The task:
Lines with the word "none" are the answer; copy each of them from the data below.

──────── Excerpted records ────────

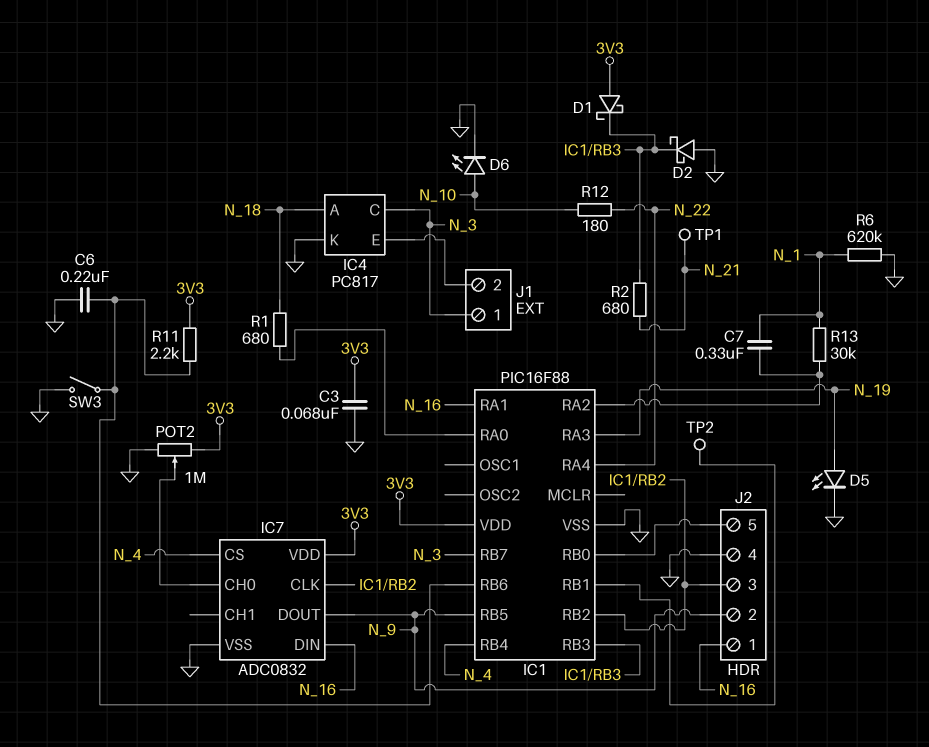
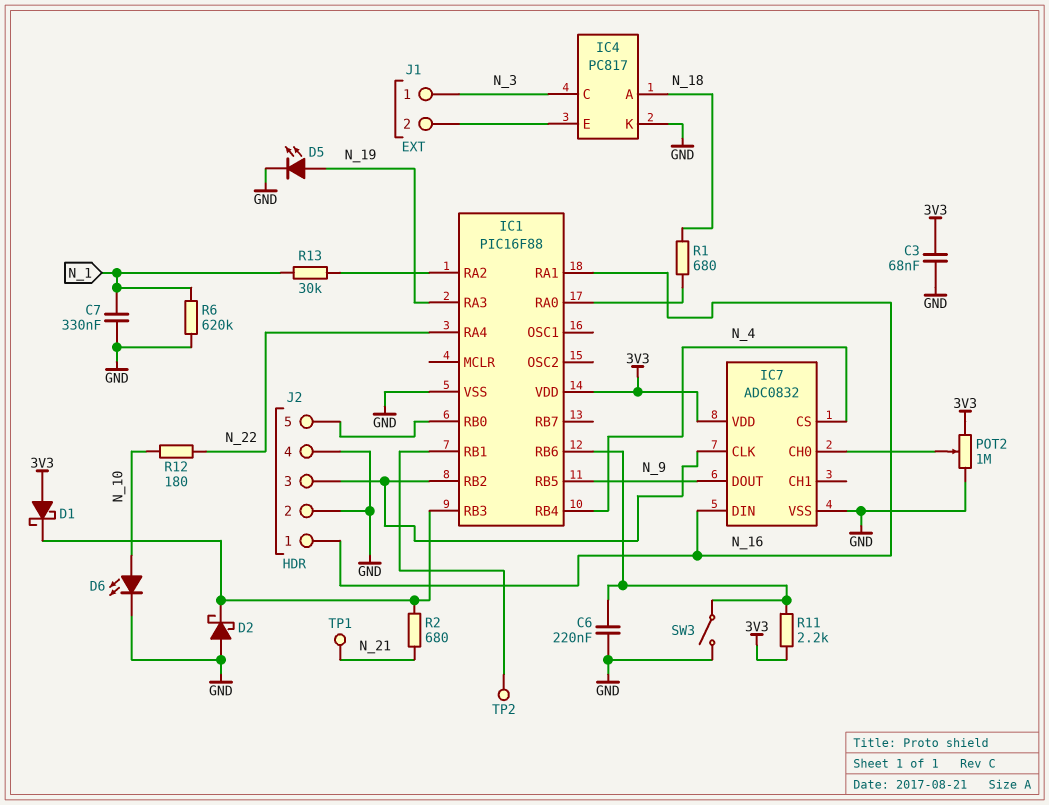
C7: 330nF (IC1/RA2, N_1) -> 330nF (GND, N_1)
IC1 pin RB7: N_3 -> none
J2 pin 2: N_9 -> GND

────────
──────── Excerpted records ────────

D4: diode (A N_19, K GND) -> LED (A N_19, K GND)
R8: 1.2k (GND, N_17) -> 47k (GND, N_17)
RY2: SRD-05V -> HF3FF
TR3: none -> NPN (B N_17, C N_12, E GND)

────────

Expected answer:
IC1 pin RB7: N_3 -> none
TR3: none -> NPN (B N_17, C N_12, E GND)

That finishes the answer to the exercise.